━━━ Exercise material

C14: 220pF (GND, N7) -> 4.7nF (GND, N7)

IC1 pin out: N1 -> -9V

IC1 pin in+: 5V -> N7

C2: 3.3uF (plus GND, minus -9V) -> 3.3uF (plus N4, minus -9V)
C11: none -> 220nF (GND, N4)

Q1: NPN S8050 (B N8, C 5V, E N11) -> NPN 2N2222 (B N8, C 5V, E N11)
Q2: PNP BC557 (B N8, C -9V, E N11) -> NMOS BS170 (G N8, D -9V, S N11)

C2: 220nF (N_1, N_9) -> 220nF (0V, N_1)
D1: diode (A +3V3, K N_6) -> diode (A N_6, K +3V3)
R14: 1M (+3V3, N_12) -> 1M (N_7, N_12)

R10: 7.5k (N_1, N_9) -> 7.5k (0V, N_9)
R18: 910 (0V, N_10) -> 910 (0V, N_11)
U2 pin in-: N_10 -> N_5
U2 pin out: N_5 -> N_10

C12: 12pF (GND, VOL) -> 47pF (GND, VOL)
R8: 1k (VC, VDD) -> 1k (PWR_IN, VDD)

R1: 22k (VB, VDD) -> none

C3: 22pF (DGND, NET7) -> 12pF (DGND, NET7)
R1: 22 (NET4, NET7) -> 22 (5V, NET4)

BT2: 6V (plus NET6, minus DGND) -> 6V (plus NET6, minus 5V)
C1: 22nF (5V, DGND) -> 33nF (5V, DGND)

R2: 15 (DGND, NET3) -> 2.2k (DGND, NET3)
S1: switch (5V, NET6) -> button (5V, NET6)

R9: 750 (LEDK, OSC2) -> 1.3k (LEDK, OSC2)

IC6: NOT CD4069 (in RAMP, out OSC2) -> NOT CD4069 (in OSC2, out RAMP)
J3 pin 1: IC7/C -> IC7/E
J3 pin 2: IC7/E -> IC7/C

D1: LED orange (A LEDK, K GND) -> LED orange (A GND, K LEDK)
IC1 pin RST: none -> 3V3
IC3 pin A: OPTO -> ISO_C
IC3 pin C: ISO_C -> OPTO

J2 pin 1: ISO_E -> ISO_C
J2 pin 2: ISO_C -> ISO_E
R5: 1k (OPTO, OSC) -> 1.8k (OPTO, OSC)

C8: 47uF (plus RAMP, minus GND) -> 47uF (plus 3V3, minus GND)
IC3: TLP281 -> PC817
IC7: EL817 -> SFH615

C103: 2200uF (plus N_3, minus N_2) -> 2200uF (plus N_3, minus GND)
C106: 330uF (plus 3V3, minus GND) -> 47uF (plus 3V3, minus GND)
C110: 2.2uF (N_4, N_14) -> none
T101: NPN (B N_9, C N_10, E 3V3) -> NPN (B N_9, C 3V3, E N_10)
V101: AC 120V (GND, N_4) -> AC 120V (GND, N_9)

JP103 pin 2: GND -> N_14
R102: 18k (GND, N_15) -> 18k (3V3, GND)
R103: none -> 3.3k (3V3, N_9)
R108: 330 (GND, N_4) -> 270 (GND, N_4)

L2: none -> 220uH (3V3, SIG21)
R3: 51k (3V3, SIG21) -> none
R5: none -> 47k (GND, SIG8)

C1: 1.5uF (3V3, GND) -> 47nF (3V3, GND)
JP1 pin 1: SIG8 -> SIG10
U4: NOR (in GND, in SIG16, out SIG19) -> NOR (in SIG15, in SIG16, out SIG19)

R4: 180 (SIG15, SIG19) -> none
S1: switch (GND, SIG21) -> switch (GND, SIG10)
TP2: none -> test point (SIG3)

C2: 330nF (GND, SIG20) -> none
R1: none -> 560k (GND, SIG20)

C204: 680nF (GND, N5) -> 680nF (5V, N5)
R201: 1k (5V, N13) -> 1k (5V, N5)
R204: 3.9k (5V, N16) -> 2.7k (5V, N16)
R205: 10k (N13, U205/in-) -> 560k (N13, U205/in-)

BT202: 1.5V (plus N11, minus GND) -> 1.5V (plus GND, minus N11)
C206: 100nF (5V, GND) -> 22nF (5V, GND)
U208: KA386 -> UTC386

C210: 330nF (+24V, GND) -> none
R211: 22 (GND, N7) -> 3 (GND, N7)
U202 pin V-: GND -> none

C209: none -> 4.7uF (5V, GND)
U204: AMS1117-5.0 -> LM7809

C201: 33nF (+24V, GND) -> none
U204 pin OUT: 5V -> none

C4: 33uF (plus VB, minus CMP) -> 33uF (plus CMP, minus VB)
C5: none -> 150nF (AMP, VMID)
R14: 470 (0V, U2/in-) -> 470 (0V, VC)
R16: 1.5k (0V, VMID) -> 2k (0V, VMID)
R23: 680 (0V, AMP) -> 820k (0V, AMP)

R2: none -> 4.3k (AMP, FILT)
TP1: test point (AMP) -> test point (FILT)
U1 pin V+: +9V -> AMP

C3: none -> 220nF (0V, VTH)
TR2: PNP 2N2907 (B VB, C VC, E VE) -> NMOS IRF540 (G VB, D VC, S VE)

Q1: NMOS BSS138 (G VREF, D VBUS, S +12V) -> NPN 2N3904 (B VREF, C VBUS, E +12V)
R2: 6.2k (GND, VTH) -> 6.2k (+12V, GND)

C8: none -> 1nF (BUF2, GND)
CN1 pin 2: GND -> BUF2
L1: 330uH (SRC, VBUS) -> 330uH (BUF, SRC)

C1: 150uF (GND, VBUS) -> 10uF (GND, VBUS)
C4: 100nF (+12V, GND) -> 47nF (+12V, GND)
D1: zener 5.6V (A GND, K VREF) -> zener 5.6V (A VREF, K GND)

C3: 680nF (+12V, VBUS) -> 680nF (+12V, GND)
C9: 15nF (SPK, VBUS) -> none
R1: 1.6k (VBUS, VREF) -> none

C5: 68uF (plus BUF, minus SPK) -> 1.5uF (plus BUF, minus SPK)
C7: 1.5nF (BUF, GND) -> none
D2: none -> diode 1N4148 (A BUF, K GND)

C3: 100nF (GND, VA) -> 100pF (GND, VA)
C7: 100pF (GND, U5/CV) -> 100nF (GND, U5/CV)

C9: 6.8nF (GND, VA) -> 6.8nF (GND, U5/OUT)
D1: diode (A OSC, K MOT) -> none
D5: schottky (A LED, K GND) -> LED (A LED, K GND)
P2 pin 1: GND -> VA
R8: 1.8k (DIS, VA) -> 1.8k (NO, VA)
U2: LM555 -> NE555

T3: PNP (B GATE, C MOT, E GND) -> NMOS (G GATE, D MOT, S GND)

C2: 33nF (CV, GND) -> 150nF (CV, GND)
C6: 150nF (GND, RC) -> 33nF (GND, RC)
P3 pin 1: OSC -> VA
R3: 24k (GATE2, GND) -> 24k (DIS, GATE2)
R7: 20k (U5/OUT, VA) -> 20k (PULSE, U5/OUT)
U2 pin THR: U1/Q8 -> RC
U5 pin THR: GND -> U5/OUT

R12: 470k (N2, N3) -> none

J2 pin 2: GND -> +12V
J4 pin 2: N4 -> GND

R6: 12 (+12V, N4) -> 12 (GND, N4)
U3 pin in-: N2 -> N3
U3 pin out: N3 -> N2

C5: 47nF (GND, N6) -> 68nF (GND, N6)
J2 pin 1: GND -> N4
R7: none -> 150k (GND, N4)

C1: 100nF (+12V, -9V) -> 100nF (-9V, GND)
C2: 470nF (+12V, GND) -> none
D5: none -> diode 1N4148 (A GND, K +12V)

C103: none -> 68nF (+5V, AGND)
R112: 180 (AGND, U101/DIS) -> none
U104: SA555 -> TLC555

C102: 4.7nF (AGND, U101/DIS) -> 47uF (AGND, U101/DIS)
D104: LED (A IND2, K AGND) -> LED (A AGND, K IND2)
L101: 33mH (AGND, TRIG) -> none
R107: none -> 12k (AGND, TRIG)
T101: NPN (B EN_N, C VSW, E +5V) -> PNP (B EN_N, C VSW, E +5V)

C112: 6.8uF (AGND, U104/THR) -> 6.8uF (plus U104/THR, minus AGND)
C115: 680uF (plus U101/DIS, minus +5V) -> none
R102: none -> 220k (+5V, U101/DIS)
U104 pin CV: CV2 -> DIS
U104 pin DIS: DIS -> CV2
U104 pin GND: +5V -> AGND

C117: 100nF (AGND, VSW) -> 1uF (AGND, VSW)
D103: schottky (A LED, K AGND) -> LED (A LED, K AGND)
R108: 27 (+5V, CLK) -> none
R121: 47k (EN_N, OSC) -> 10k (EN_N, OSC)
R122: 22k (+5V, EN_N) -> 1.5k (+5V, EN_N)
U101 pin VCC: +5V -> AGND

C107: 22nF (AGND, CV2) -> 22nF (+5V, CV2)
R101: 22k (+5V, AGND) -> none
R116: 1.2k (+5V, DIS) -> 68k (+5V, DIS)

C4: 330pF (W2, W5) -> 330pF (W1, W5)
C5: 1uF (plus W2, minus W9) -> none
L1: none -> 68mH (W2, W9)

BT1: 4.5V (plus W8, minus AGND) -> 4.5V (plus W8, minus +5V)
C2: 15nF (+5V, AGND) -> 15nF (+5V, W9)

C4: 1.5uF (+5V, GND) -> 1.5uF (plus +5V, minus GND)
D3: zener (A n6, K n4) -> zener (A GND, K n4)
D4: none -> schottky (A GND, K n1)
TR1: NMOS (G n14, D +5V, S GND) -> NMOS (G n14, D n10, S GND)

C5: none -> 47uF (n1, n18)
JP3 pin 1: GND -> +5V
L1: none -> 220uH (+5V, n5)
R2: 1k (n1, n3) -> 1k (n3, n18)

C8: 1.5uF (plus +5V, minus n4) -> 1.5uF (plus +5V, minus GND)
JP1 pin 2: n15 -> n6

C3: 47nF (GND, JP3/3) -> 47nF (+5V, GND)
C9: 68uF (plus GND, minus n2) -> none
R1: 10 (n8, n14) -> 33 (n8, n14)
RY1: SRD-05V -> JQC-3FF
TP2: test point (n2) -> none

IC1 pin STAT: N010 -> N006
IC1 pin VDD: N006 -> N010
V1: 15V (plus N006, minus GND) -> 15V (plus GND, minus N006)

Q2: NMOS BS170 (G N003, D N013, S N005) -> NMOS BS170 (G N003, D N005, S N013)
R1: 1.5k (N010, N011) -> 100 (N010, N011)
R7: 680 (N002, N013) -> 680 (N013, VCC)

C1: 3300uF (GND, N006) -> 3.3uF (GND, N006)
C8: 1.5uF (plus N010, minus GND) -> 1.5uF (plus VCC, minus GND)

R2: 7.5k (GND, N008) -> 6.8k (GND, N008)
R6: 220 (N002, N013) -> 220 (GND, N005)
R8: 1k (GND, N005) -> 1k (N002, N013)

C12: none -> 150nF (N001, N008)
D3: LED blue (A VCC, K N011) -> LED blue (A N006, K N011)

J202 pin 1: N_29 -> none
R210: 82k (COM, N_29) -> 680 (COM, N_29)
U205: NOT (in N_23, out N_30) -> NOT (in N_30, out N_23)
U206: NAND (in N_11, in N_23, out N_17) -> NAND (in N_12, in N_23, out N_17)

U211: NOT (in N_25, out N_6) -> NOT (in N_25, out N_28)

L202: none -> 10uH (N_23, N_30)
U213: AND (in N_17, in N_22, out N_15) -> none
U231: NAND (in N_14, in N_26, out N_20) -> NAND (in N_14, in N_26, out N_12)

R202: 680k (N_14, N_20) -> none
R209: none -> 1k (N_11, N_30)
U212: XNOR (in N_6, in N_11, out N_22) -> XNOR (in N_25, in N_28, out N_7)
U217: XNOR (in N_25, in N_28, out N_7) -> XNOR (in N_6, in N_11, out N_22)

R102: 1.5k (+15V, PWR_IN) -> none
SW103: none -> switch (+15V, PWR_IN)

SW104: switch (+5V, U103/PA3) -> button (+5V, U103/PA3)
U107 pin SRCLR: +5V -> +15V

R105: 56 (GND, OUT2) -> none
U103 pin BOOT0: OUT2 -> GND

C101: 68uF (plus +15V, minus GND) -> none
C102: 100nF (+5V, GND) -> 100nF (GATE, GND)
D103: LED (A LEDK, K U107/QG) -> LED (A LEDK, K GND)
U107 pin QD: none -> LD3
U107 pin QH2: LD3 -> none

━━━━━━

_Work request_
Go through the records above and count the lines with the word "LEDK" in them. Answer with the number only.

_Answer below_
3